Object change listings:

━━━

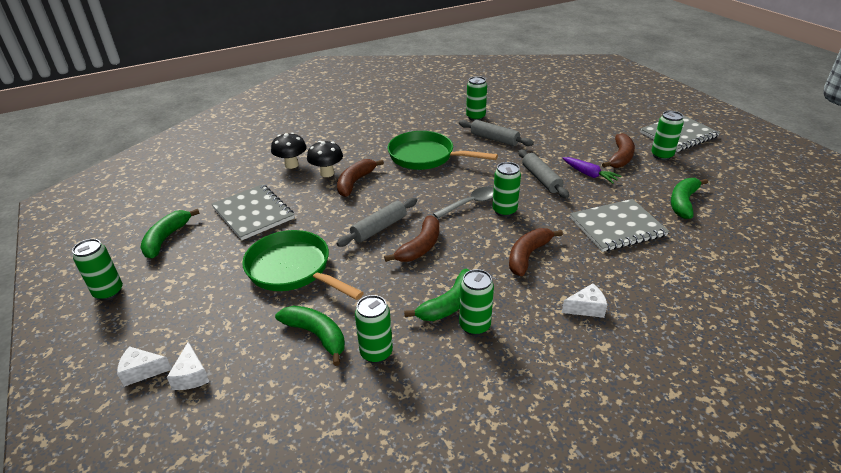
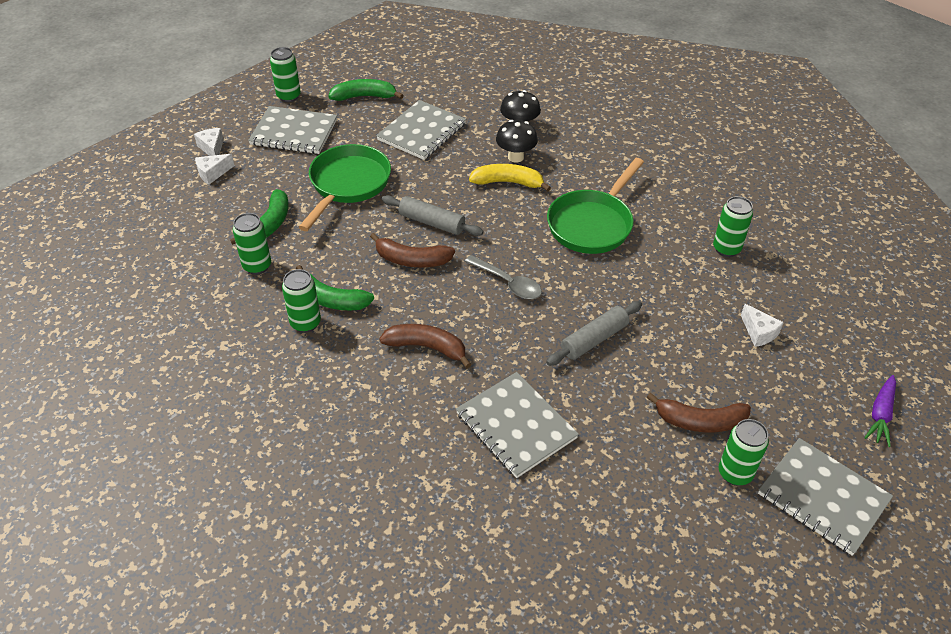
camera: 70 degrees right, 10 degrees up
brown banana [337,159,384,197] -> yellow banana [469,164,551,192]
green pan [388,131,498,170] -> green pan turned 150 degrees counterclockwise [547,158,644,254]
grey rolling pin [459,120,534,146] -> none
green can [492,162,521,217] -> none
white cheese [562,283,607,318] -> white cheese moved to [741,304,784,347]
purple carrot [563,157,621,184] -> purple carrot moved to [864,375,896,447]
green banana [671,178,708,219] -> none
none -> grey notebook [248,106,337,154]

━━━

TRY IT:
The answer must consist of the lines from the one with "green can [492,162,521,217] -> none" through the final line of the entries above, exactly as they are, and nothing else.

YOUR RESPONSE:
green can [492,162,521,217] -> none
white cheese [562,283,607,318] -> white cheese moved to [741,304,784,347]
purple carrot [563,157,621,184] -> purple carrot moved to [864,375,896,447]
green banana [671,178,708,219] -> none
none -> grey notebook [248,106,337,154]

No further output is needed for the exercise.